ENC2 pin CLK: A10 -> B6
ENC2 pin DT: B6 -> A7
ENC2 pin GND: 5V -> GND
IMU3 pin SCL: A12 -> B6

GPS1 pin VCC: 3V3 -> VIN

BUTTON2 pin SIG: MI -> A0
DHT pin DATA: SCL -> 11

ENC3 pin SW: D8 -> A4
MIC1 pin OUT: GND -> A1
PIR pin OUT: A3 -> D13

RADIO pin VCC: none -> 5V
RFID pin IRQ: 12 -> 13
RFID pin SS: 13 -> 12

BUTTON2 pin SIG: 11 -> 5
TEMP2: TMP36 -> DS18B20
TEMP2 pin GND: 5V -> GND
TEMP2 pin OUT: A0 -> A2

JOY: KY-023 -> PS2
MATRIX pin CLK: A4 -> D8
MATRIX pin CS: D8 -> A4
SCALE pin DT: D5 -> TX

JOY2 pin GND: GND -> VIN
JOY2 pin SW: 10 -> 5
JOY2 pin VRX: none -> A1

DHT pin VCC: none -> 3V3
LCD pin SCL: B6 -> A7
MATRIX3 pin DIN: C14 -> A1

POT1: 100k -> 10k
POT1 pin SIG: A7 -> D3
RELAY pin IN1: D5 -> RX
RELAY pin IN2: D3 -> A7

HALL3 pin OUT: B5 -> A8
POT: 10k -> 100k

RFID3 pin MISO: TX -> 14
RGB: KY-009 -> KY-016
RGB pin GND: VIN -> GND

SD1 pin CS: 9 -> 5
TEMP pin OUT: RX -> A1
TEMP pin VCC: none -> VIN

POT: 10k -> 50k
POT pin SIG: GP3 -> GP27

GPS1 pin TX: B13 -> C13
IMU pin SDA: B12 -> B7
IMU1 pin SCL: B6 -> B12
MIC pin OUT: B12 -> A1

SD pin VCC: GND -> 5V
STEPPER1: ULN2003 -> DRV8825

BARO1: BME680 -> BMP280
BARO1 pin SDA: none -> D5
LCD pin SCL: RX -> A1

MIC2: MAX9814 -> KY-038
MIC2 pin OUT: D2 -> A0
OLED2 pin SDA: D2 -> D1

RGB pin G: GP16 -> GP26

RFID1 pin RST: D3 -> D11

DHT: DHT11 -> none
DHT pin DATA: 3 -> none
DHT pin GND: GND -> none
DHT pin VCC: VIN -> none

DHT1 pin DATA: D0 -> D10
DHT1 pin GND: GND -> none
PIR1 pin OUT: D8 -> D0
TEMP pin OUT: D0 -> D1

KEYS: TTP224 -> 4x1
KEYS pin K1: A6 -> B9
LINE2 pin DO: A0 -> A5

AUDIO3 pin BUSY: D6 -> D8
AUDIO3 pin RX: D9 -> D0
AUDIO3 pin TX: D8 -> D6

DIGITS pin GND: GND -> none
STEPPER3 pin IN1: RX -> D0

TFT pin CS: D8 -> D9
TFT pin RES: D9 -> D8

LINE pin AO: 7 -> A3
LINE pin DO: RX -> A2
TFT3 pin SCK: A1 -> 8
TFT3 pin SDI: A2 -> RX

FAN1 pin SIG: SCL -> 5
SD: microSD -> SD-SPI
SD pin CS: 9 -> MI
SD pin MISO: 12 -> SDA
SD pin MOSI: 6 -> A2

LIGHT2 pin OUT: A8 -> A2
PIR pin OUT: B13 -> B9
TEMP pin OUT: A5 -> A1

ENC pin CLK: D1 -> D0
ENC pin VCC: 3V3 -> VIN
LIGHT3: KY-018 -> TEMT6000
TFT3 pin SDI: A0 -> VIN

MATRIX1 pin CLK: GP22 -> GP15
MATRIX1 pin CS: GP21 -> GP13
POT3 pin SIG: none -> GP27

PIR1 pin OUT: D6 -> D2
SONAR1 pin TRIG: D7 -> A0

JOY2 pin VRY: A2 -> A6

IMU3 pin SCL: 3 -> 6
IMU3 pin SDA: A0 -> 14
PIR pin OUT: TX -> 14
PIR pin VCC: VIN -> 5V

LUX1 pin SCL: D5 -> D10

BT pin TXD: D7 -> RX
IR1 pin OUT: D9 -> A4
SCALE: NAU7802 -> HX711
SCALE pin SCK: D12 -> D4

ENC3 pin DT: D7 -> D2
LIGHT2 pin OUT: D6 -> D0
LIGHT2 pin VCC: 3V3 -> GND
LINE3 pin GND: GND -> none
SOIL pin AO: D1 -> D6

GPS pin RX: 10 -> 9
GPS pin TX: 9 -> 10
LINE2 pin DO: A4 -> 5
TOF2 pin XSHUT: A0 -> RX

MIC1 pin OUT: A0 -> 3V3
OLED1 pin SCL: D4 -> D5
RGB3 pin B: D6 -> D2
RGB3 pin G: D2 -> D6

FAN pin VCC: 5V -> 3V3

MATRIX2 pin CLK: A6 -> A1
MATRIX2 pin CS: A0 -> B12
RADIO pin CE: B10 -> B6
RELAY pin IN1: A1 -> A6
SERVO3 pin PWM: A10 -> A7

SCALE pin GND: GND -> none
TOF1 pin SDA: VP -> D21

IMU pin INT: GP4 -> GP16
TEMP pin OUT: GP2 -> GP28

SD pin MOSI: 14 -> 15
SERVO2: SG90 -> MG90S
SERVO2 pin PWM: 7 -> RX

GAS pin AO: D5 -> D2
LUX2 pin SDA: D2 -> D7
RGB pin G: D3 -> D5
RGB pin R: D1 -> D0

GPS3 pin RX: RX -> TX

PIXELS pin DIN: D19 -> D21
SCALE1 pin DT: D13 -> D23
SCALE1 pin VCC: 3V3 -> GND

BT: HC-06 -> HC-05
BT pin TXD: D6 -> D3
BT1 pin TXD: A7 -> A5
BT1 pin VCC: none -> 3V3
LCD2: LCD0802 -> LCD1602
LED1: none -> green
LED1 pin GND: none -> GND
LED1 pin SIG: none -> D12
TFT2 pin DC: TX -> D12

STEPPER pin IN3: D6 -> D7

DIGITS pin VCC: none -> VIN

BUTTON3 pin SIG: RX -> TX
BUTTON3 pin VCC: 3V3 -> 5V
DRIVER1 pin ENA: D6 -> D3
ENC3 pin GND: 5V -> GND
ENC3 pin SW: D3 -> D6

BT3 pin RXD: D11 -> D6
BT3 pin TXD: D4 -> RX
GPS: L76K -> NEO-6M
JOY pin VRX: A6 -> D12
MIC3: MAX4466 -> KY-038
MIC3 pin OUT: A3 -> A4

= = = = = = =

What to produce: Begin at the line that has "MATRIX3 pin DIN: C14 -> A1" in the entries above; stop after the line that has "OLED2 pin SDA: D2 -> D1". Transcribe exactly those lines and no others.

Finished task:
MATRIX3 pin DIN: C14 -> A1

POT1: 100k -> 10k
POT1 pin SIG: A7 -> D3
RELAY pin IN1: D5 -> RX
RELAY pin IN2: D3 -> A7

HALL3 pin OUT: B5 -> A8
POT: 10k -> 100k

RFID3 pin MISO: TX -> 14
RGB: KY-009 -> KY-016
RGB pin GND: VIN -> GND

SD1 pin CS: 9 -> 5
TEMP pin OUT: RX -> A1
TEMP pin VCC: none -> VIN

POT: 10k -> 50k
POT pin SIG: GP3 -> GP27

GPS1 pin TX: B13 -> C13
IMU pin SDA: B12 -> B7
IMU1 pin SCL: B6 -> B12
MIC pin OUT: B12 -> A1

SD pin VCC: GND -> 5V
STEPPER1: ULN2003 -> DRV8825

BARO1: BME680 -> BMP280
BARO1 pin SDA: none -> D5
LCD pin SCL: RX -> A1

MIC2: MAX9814 -> KY-038
MIC2 pin OUT: D2 -> A0
OLED2 pin SDA: D2 -> D1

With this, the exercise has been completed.